About this task
What lines in the entries below contain the word "degrees"? Copy all of them.

Records contained in a dataset
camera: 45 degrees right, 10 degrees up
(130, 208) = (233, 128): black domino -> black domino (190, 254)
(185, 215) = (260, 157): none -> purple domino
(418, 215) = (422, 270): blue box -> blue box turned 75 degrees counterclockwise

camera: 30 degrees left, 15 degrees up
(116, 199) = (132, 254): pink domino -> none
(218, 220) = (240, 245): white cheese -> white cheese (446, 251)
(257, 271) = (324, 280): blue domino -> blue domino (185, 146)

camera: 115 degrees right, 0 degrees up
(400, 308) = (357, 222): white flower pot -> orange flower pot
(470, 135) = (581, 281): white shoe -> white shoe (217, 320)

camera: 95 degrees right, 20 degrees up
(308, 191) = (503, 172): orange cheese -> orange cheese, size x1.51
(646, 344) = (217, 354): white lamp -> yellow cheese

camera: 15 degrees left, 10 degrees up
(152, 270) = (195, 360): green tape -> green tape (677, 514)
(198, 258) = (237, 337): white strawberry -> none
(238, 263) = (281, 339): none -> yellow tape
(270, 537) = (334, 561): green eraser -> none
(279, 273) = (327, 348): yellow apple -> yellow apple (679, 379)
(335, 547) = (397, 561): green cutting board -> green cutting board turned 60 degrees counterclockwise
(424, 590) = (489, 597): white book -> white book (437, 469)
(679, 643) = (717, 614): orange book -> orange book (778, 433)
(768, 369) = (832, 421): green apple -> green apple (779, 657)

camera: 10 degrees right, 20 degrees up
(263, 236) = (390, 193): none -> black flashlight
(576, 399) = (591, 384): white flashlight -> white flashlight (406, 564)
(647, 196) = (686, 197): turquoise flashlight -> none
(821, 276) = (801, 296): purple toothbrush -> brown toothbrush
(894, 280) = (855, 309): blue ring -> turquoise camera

Solution to this exercise
camera: 45 degrees right, 10 degrees up
(418, 215) = (422, 270): blue box -> blue box turned 75 degrees counterclockwise
camera: 30 degrees left, 15 degrees up
camera: 115 degrees right, 0 degrees up
camera: 95 degrees right, 20 degrees up
camera: 15 degrees left, 10 degrees up
(335, 547) = (397, 561): green cutting board -> green cutting board turned 60 degrees counterclockwise
camera: 10 degrees right, 20 degrees up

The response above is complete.